Work instructions: Please repeat the records exactly. The pictures are to be left out.
##### Information provided #####
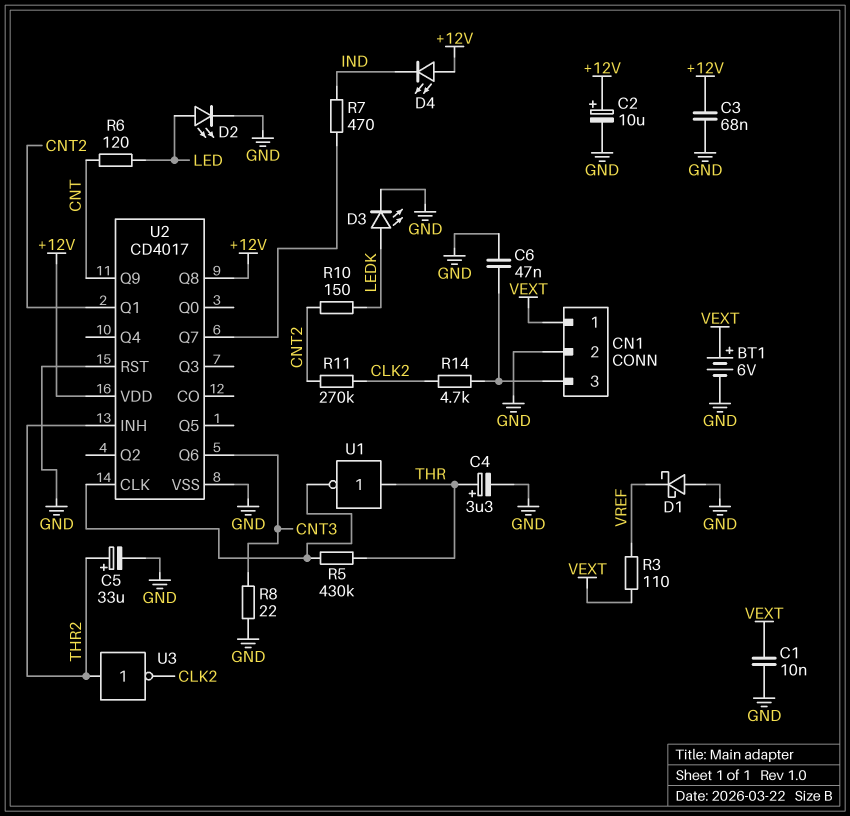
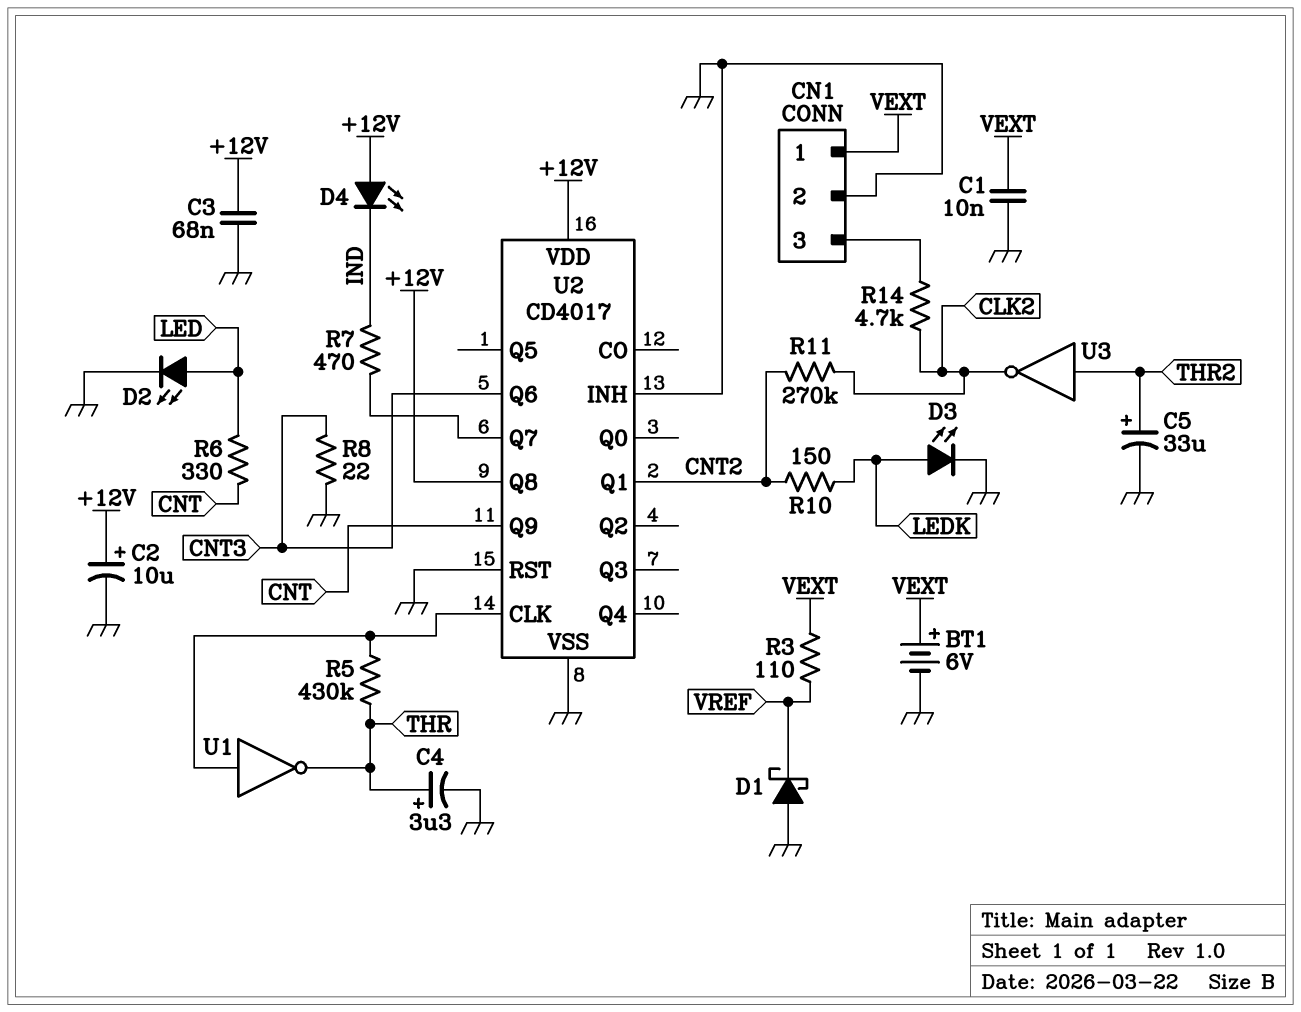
C6: 47nF (CN1/3, GND) -> none
R6: 120 (CNT, LED) -> 330 (CNT, LED)
U1: NOT (in THR, out U2/CLK) -> NOT (in U2/CLK, out THR)
U2 pin INH: THR2 -> GND

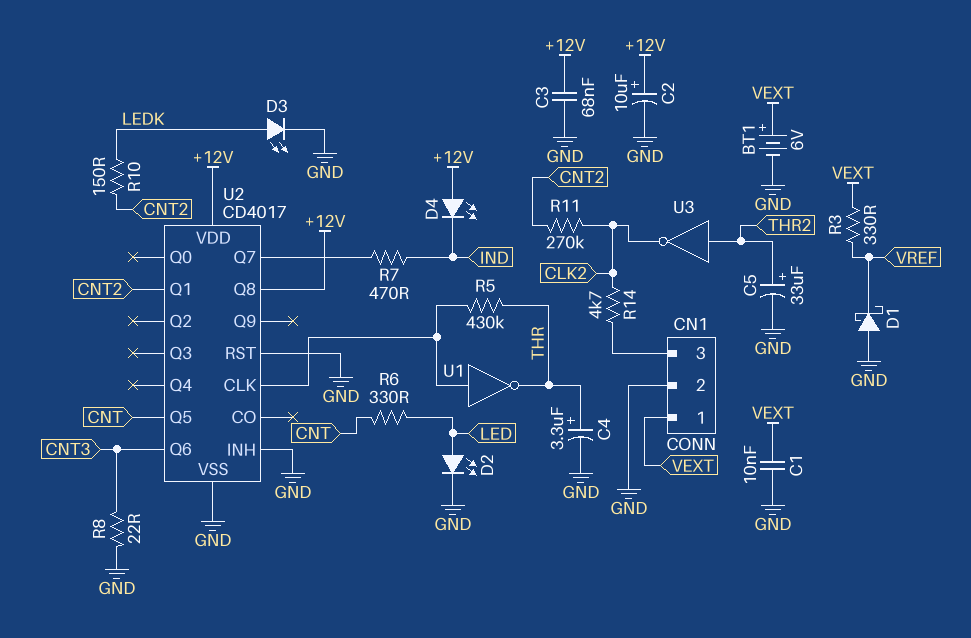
R3: 110 (VEXT, VREF) -> 330 (VEXT, VREF)
U2 pin Q5: none -> CNT
U2 pin Q9: CNT -> none

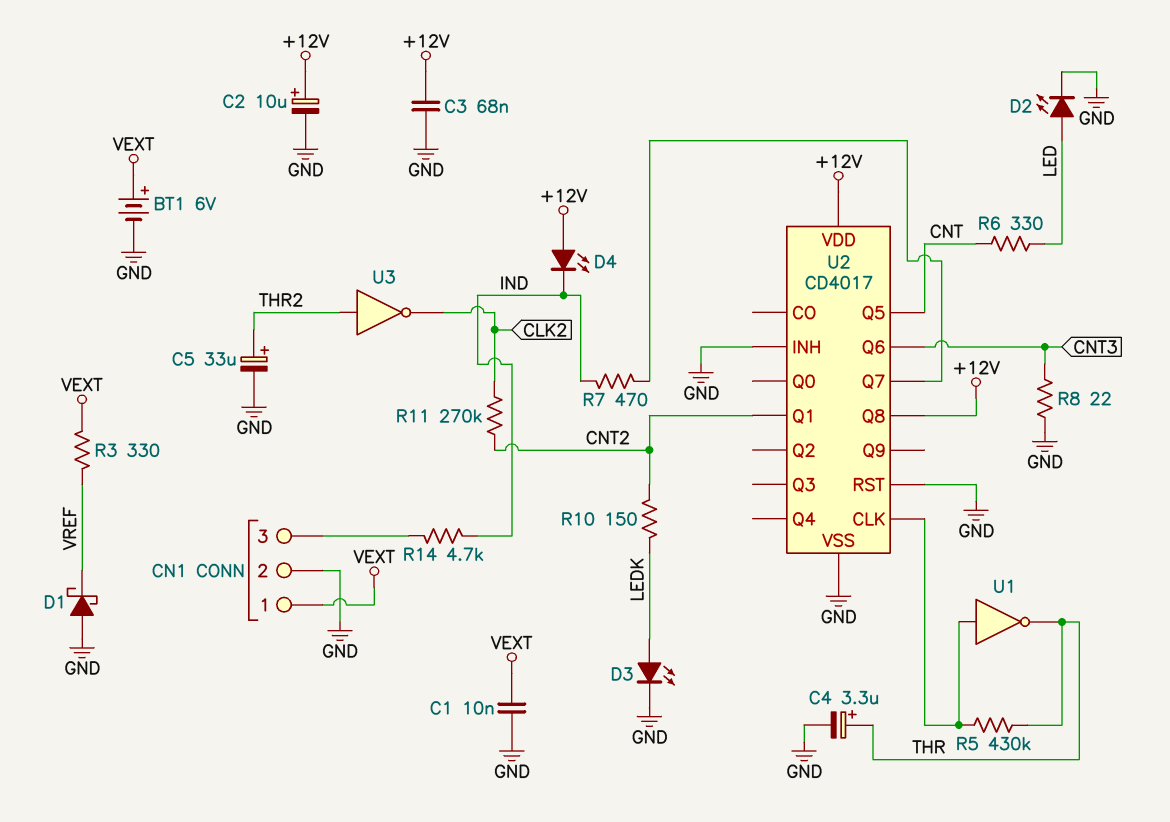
R14: 4.7k (CLK2, CN1/3) -> 4.7k (CN1/3, IND)

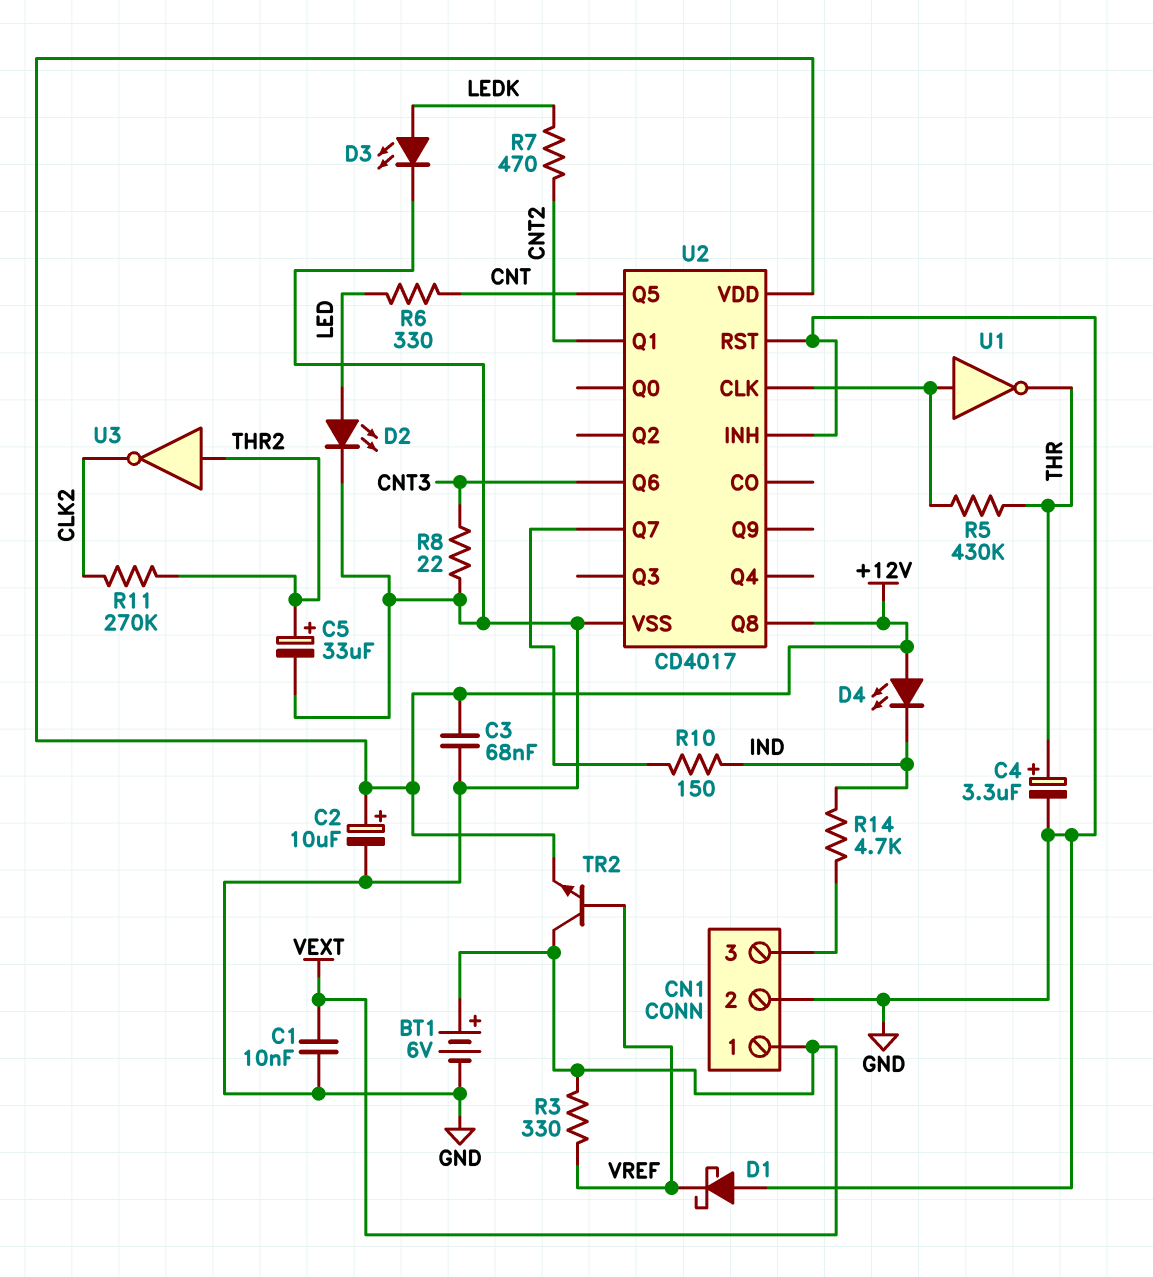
R7: 470 (IND, U2/Q7) -> 470 (CNT2, LEDK)
R10: 150 (CNT2, LEDK) -> 150 (IND, U2/Q7)
R11: 270k (CLK2, CNT2) -> 270k (CLK2, THR2)
TR2: none -> NPN (B VREF, C VEXT, E +12V)

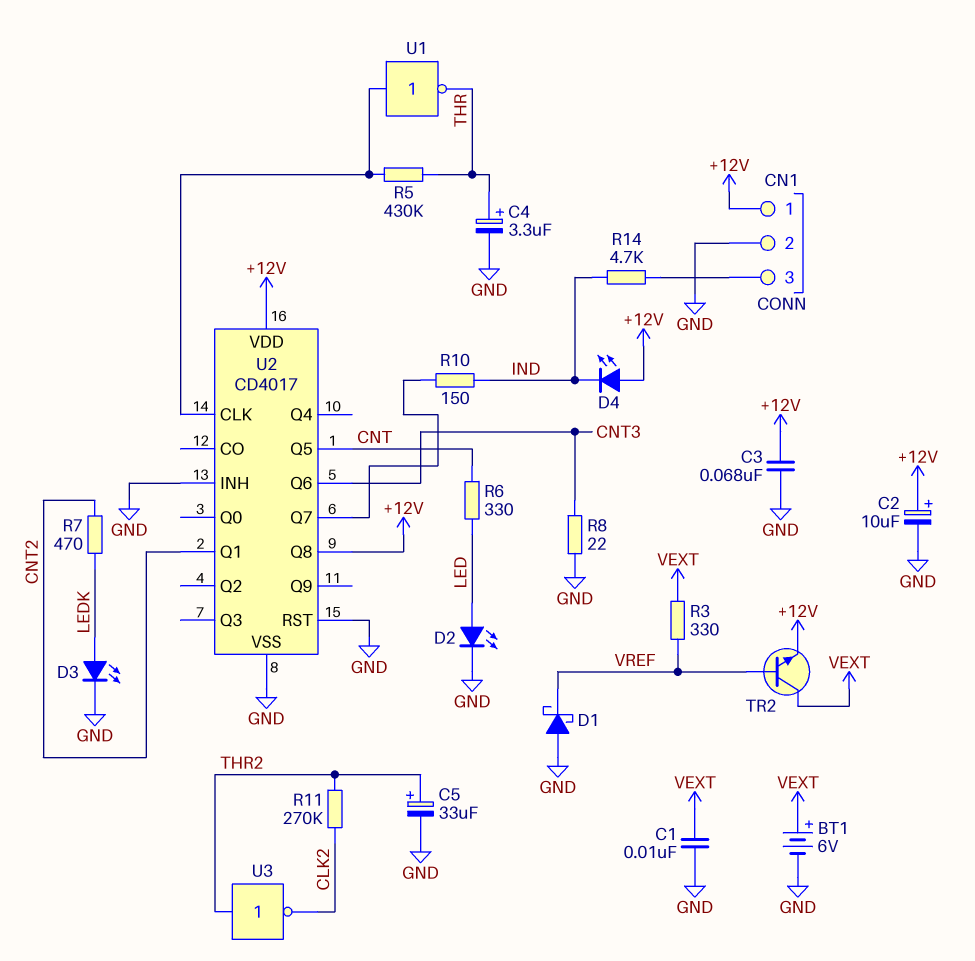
CN1 pin 1: VEXT -> +12V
#####
Response:
C6: 47nF (CN1/3, GND) -> none
R6: 120 (CNT, LED) -> 330 (CNT, LED)
U1: NOT (in THR, out U2/CLK) -> NOT (in U2/CLK, out THR)
U2 pin INH: THR2 -> GND

R3: 110 (VEXT, VREF) -> 330 (VEXT, VREF)
U2 pin Q5: none -> CNT
U2 pin Q9: CNT -> none

R14: 4.7k (CLK2, CN1/3) -> 4.7k (CN1/3, IND)

R7: 470 (IND, U2/Q7) -> 470 (CNT2, LEDK)
R10: 150 (CNT2, LEDK) -> 150 (IND, U2/Q7)
R11: 270k (CLK2, CNT2) -> 270k (CLK2, THR2)
TR2: none -> NPN (B VREF, C VEXT, E +12V)

CN1 pin 1: VEXT -> +12V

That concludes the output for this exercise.